[DATA Boundary: Start]

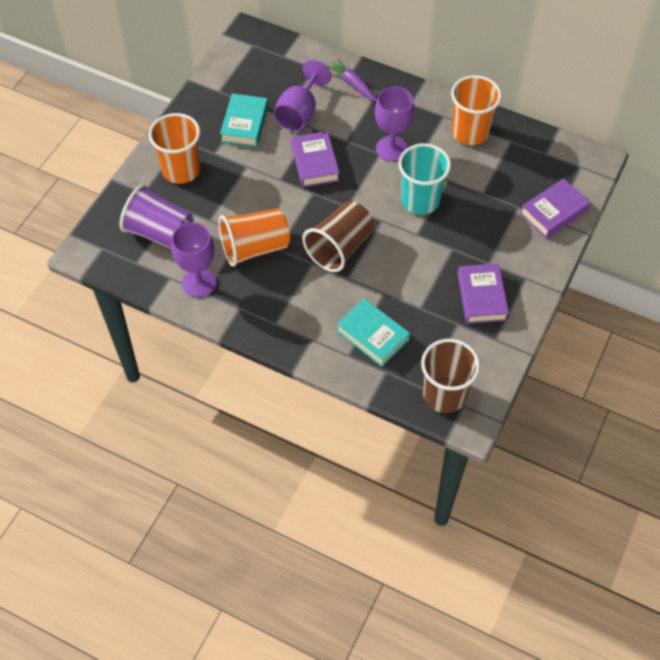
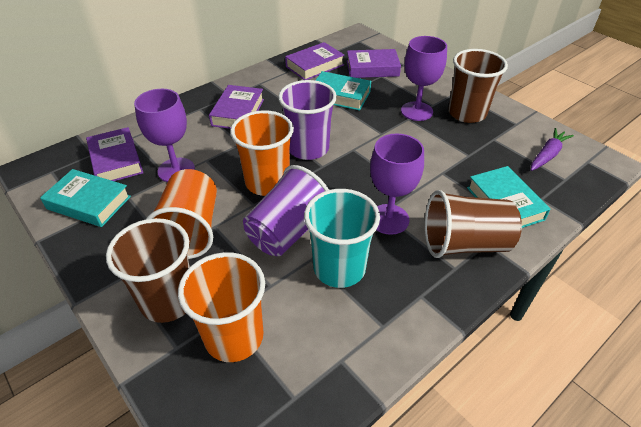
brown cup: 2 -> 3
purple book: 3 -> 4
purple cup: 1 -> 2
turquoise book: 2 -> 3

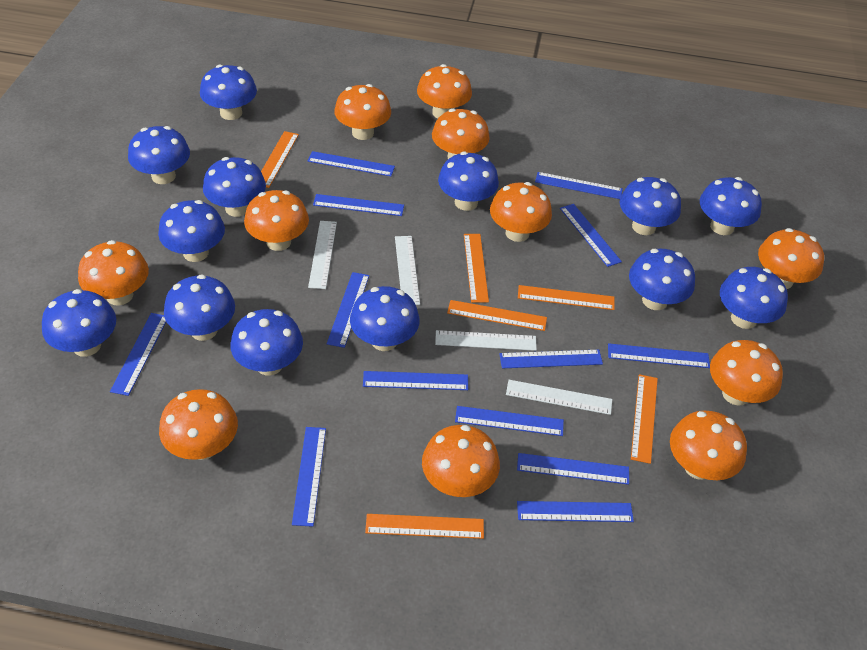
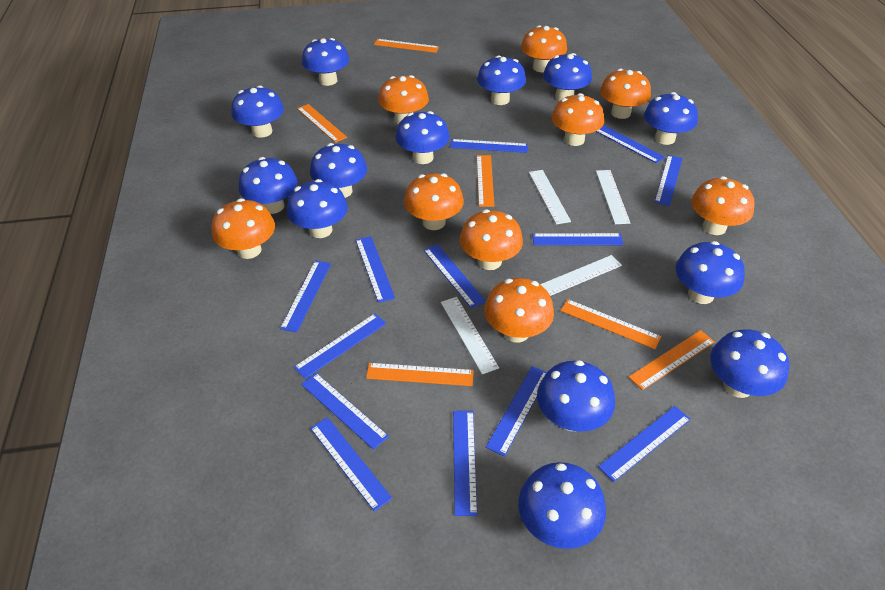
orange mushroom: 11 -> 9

[DATA Boundary: End]

When you reproduce the entries above, keep every word exact and leave the images out.

brown cup: 2 -> 3
purple book: 3 -> 4
purple cup: 1 -> 2
turquoise book: 2 -> 3

orange mushroom: 11 -> 9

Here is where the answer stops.